[[ LISTED ENTRIES, beginning ]]
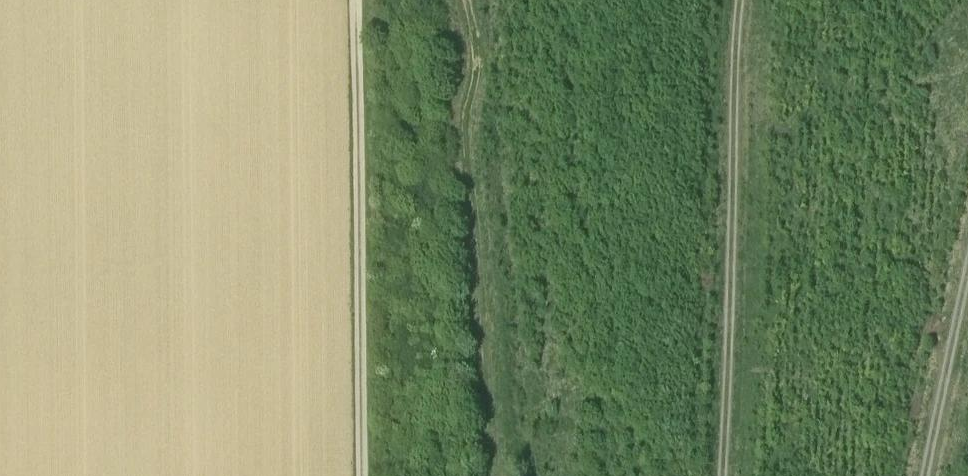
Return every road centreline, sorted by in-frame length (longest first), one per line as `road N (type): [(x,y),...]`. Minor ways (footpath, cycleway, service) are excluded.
road 1 (track): [(463,0),(474,44),(464,119),(492,475)]
road 2 (track): [(732,475),(751,0)]
road 3 (track): [(365,475),(357,0)]
road 4 (track): [(967,321),(939,475)]

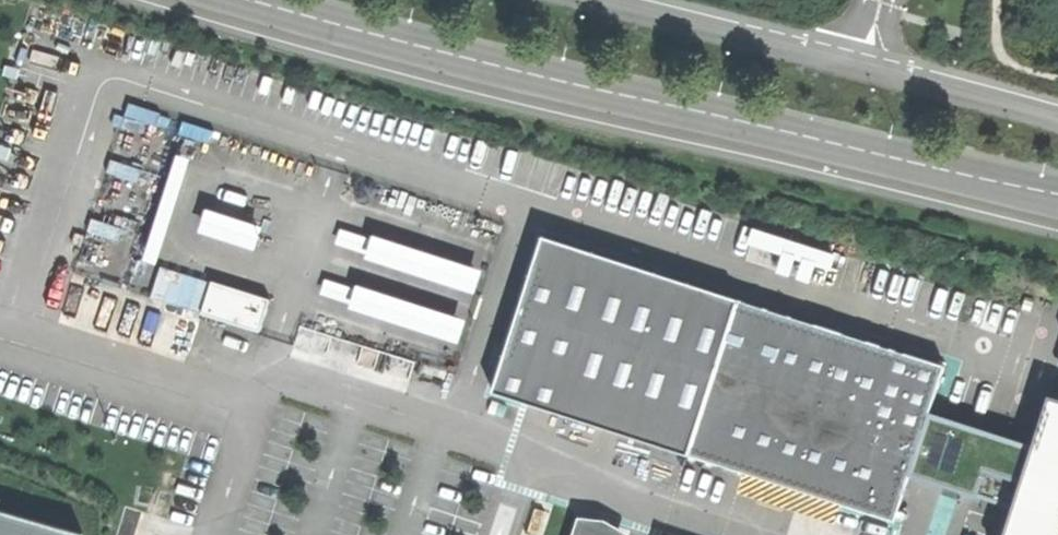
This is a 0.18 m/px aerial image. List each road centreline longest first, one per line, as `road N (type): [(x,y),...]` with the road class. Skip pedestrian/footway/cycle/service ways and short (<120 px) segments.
road 1 (tertiary): [(254,0),(368,34),(1057,195)]
road 2 (unclassified): [(1057,125),(574,0)]

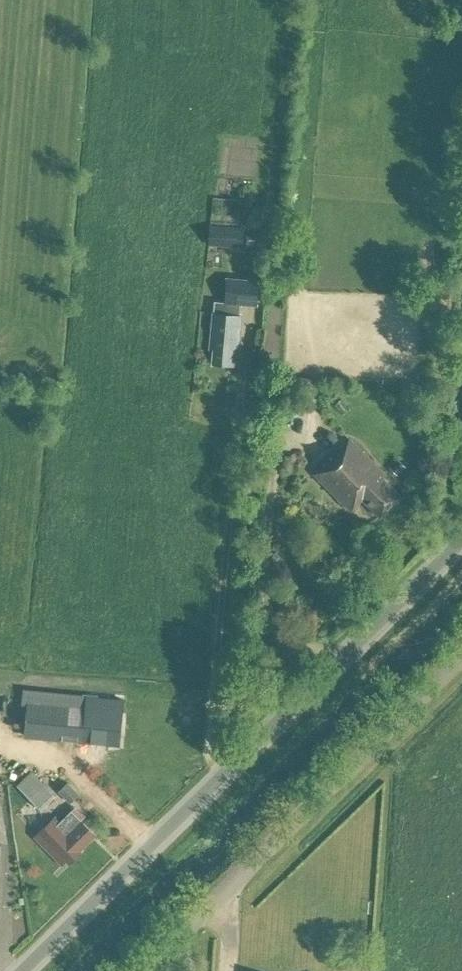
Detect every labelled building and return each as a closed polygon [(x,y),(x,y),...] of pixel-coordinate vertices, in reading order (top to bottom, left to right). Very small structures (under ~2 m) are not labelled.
[(209,244),(243,247),(245,228),(210,225),(209,244)] [(214,301),(213,313),(210,348),(214,348),(212,363),(232,365),(232,364),(238,365),(243,304),(257,305),(260,280),(227,277),(225,302),(214,301)] [(314,473),(351,510),(362,499),(380,517),(402,496),(383,477),(386,475),(349,438),(314,473)] [(390,467),(399,475),(406,467),(398,459),(390,467)] [(25,688),(23,704),(29,705),(29,701),(88,706),(89,695),(25,688)] [(29,705),(26,737),(84,742),(88,706),(29,701),(29,705)] [(32,770),(17,785),(41,809),(56,794),(32,770)] [(70,803),(79,793),(68,781),(58,791),(70,803)] [(34,837),(62,865),(66,860),(69,863),(81,851),(80,850),(96,835),(72,810),(61,821),(55,816),(34,837)]
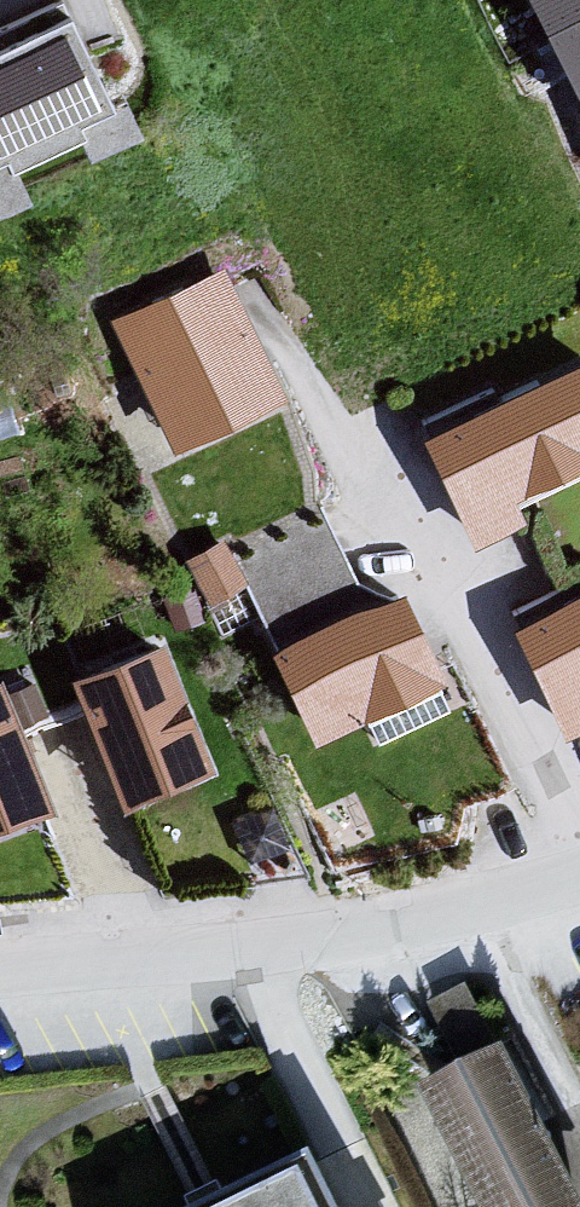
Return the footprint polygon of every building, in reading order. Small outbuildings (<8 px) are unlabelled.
[(579,85),(579,0),(537,0),(579,85)] [(103,120),(62,34),(0,63),(0,169),(103,120)] [(283,400),(225,274),(113,325),(171,452),(283,400)] [(425,445),(470,544),(579,495),(579,376),(425,445)] [(510,630),(559,730),(579,719),(579,596),(510,630)] [(407,601),(273,664),(318,760),(452,698),(407,601)] [(167,653),(72,688),(121,821),(216,786),(167,653)] [(0,699),(0,842),(48,823),(0,699)] [(472,977),(432,995),(452,1039),(491,1021),(472,977)] [(421,1111),(465,1206),(572,1206),(509,1071),(421,1111)] [(258,1206),(315,1206),(304,1185),(258,1206)]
[[ LISTED ENTRIES, end ]]
■ EXERCISE OBJECTIVE:
Repeat all of the records verbatim, leaving out the pictures.

■ SOLUTION:
Return every road centreline, sorted by in-frame length (longest first), one per line as `road N (type): [(x,y),...]`. Minor ways (footpath, cycleway, service) are excluded.
road 1 (track): [(463,0),(474,44),(464,119),(492,475)]
road 2 (track): [(732,475),(751,0)]
road 3 (track): [(365,475),(357,0)]
road 4 (track): [(967,321),(939,475)]

This is a 0.18 m/px aerial image. List each road centreline longest first, one per line, as `road N (type): [(x,y),...]` with the road class. Skip pedestrian/footway/cycle/service ways and short (<120 px) segments.
road 1 (tertiary): [(254,0),(368,34),(1057,195)]
road 2 (unclassified): [(1057,125),(574,0)]

Detect every labelled building and return each as a closed polygon [(x,y),(x,y),...] of pixel-coordinate vertices, in reading order (top to bottom, left to right). Very small structures (under ~2 m) are not labelled.
[(209,244),(243,247),(245,228),(210,225),(209,244)] [(214,301),(213,313),(210,348),(214,348),(212,363),(232,365),(232,364),(238,365),(243,304),(257,305),(260,280),(227,277),(225,302),(214,301)] [(314,473),(351,510),(362,499),(380,517),(402,496),(383,477),(386,475),(349,438),(314,473)] [(390,467),(399,475),(406,467),(398,459),(390,467)] [(25,688),(23,704),(29,705),(29,701),(88,706),(89,695),(25,688)] [(29,705),(26,737),(84,742),(88,706),(29,701),(29,705)] [(32,770),(17,785),(41,809),(56,794),(32,770)] [(70,803),(79,793),(68,781),(58,791),(70,803)] [(34,837),(62,865),(66,860),(69,863),(81,851),(80,850),(96,835),(72,810),(61,821),(55,816),(34,837)]
Return the footprint polygon of every building, in reading order. Small outbuildings (<8 px) are unlabelled.
[(579,85),(579,0),(537,0),(579,85)] [(103,120),(62,34),(0,63),(0,169),(103,120)] [(283,400),(225,274),(113,325),(171,452),(283,400)] [(425,445),(470,544),(579,495),(579,376),(425,445)] [(510,630),(559,730),(579,719),(579,596),(510,630)] [(407,601),(273,664),(318,760),(452,698),(407,601)] [(167,653),(72,688),(121,821),(216,786),(167,653)] [(0,699),(0,842),(48,823),(0,699)] [(472,977),(432,995),(452,1039),(491,1021),(472,977)] [(421,1111),(465,1206),(572,1206),(509,1071),(421,1111)] [(258,1206),(315,1206),(304,1185),(258,1206)]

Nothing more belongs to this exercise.